======== Extracted material ========

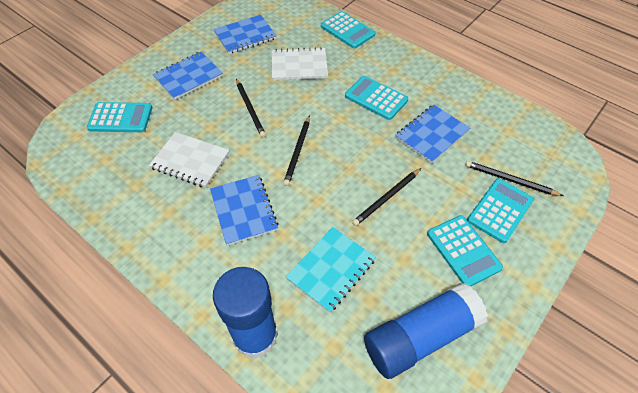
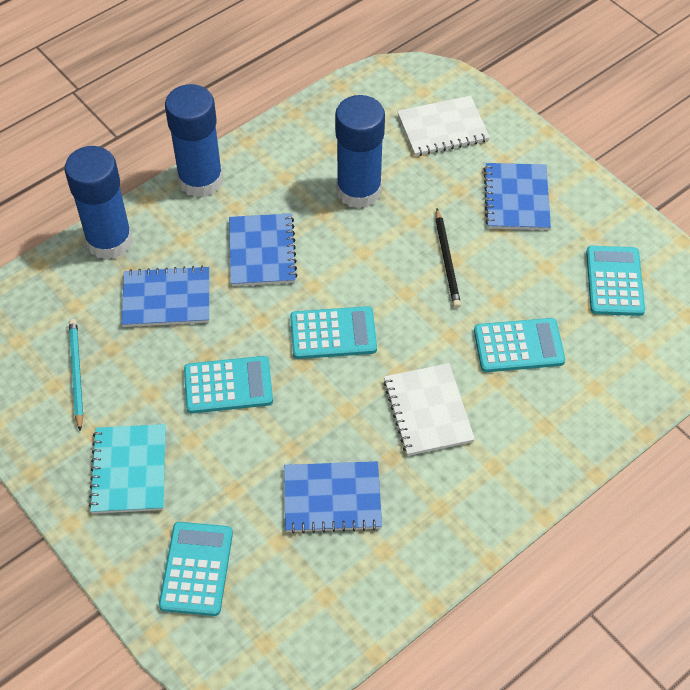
black pencil: 4 -> 1
blue glue stick: 2 -> 3
turquoise pencil: 0 -> 1

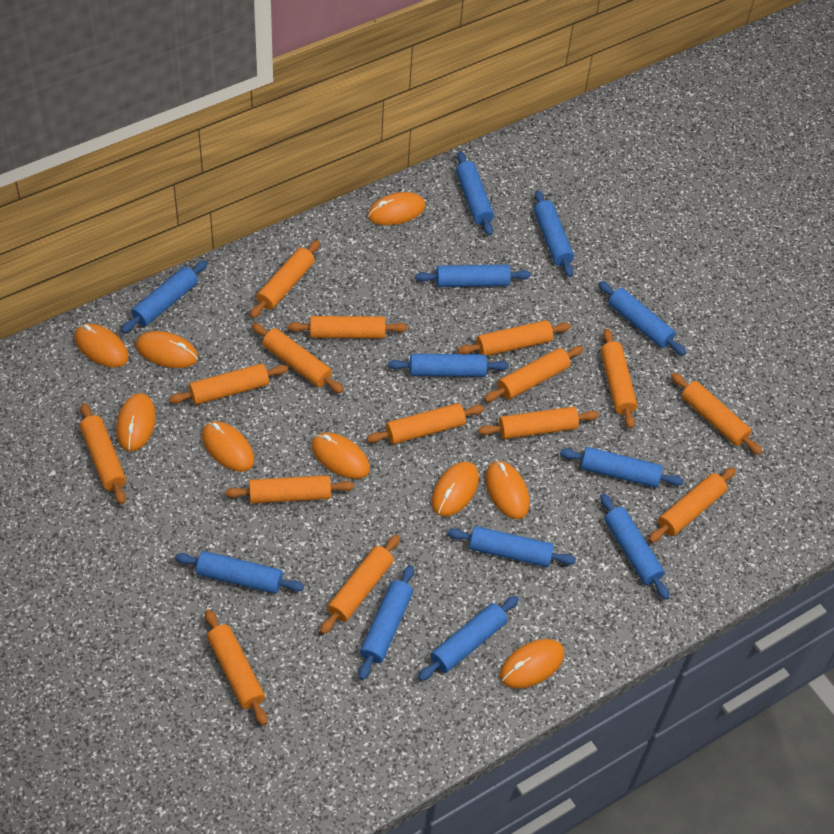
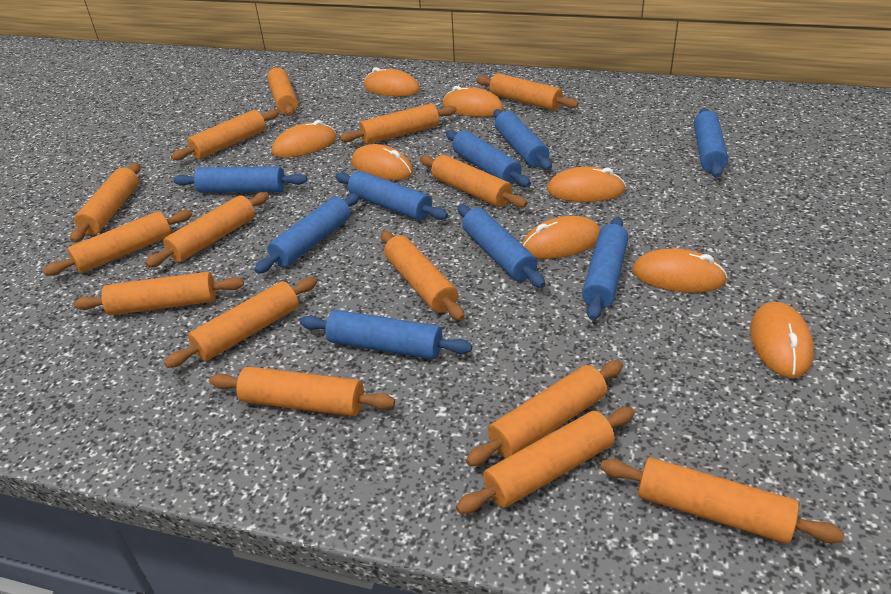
blue rolling pin: 12 -> 9
orange mouse: 9 -> 8

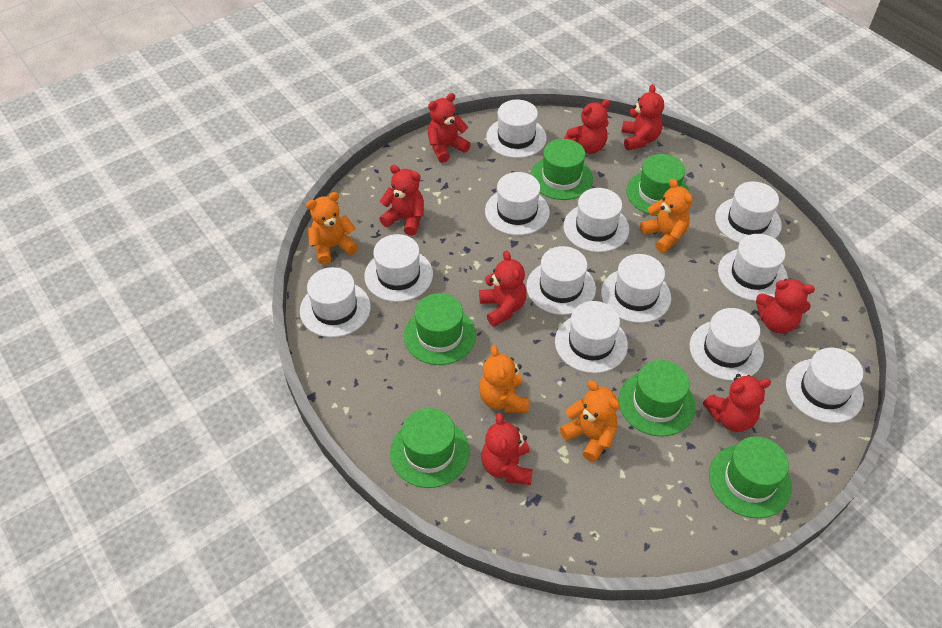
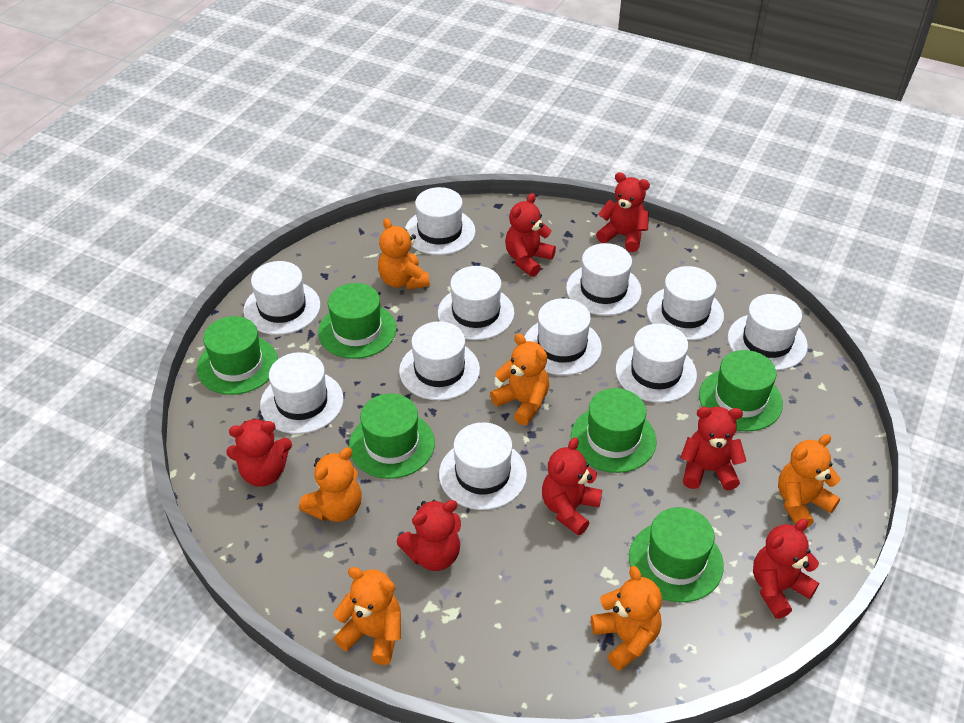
orange teddy bear: 4 -> 6
red teddy bear: 8 -> 7
white hat: 12 -> 11

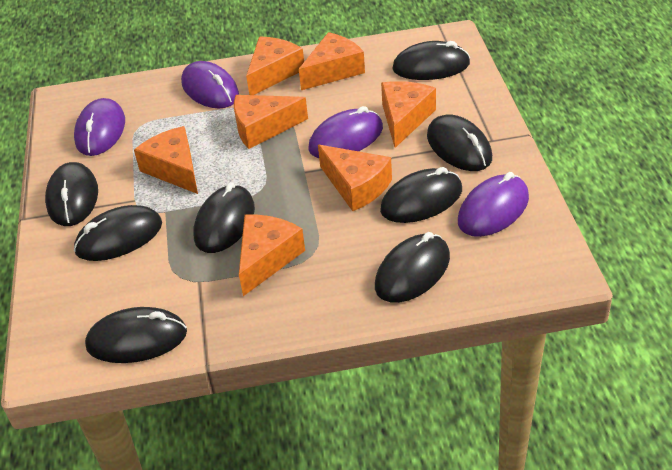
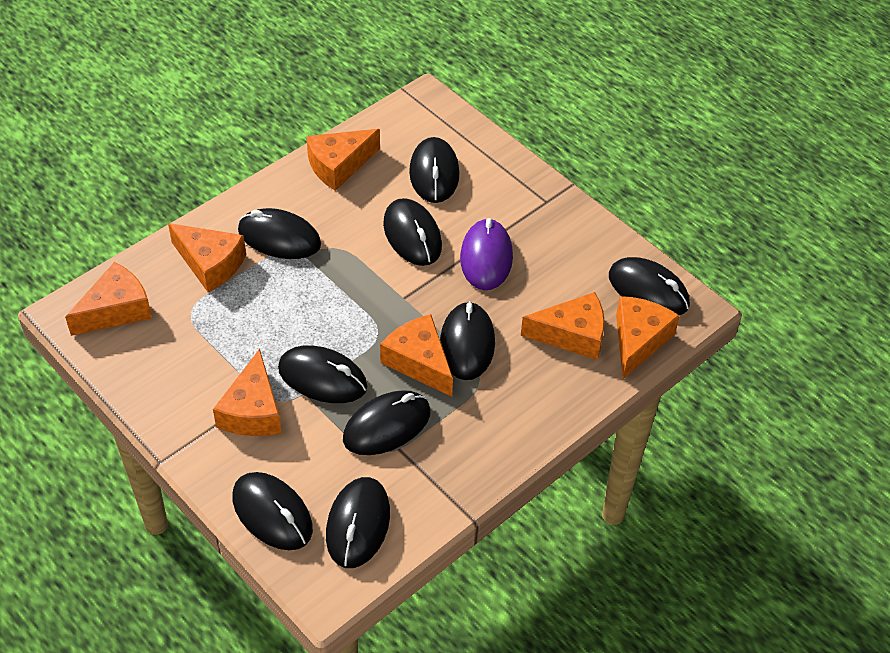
black mouse: 8 -> 9
purple mouse: 4 -> 1

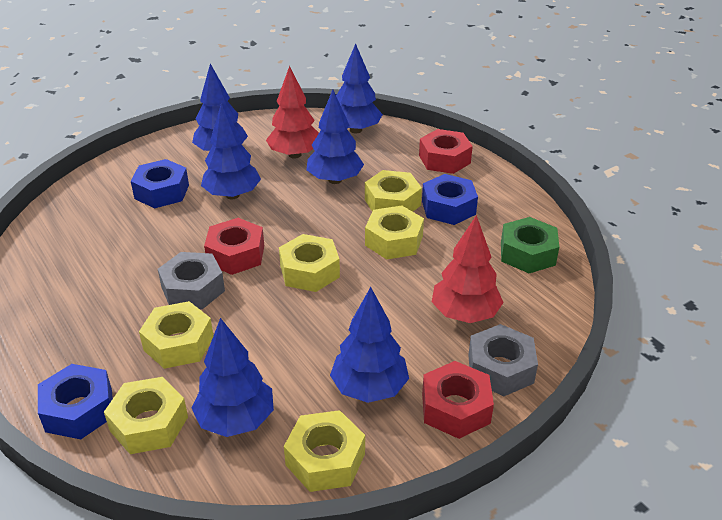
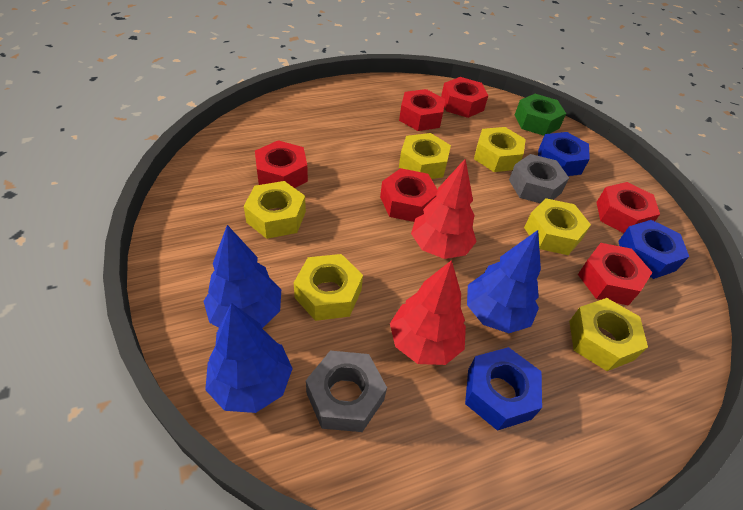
blue tree: 6 -> 3
red nut: 3 -> 6

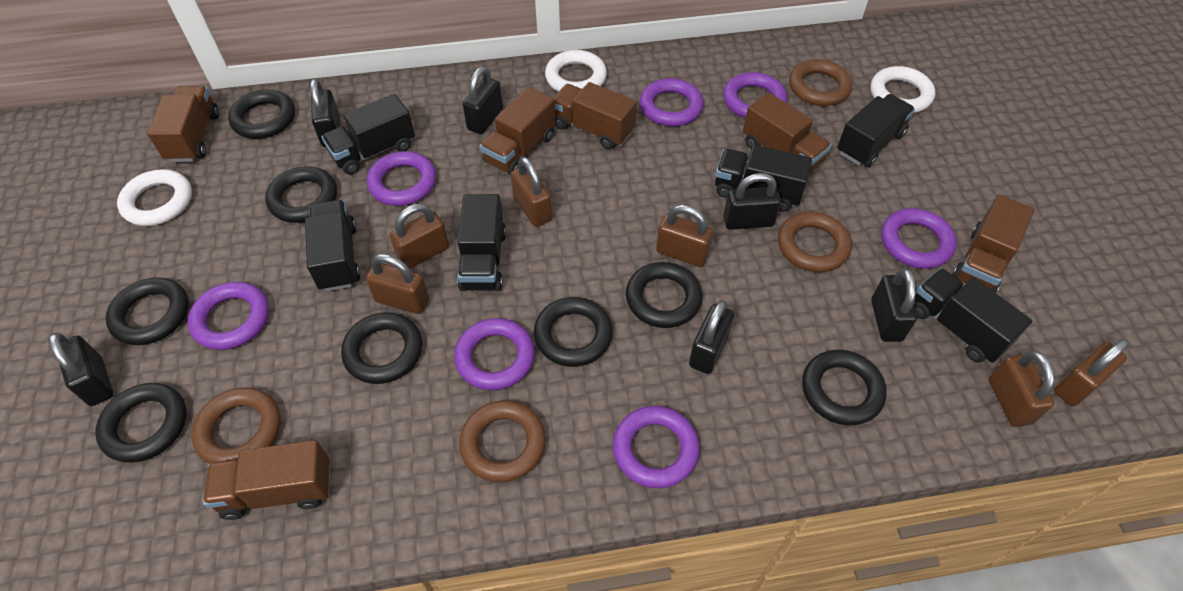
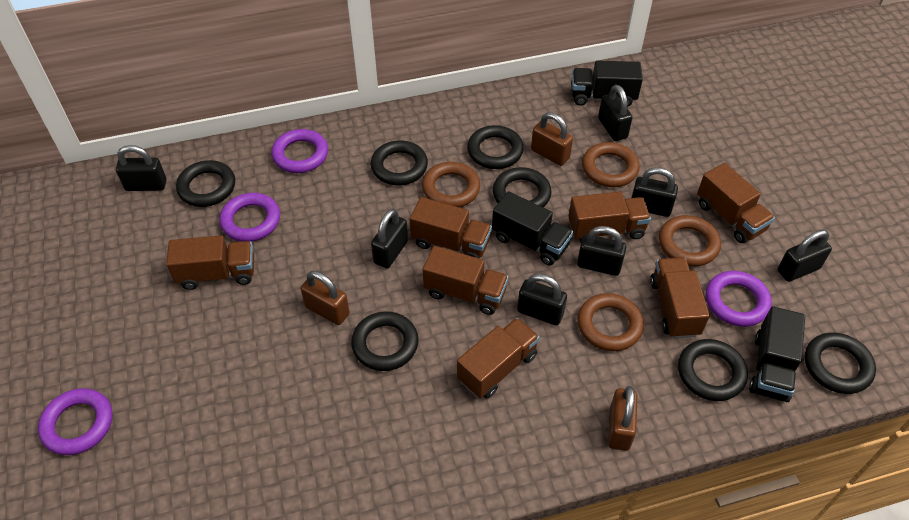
black padlock: 6 -> 7
black ring: 8 -> 7
black truck: 6 -> 3
brown padlock: 6 -> 3
brown truck: 6 -> 7
purple ring: 7 -> 4
white ring: 3 -> 0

========

● **What is being asked**:
Write out exactly those lines of the records above that lie from the one with "black truck: 6 -> 3" through the last line, including both.

● **Exercise solution**:
black truck: 6 -> 3
brown padlock: 6 -> 3
brown truck: 6 -> 7
purple ring: 7 -> 4
white ring: 3 -> 0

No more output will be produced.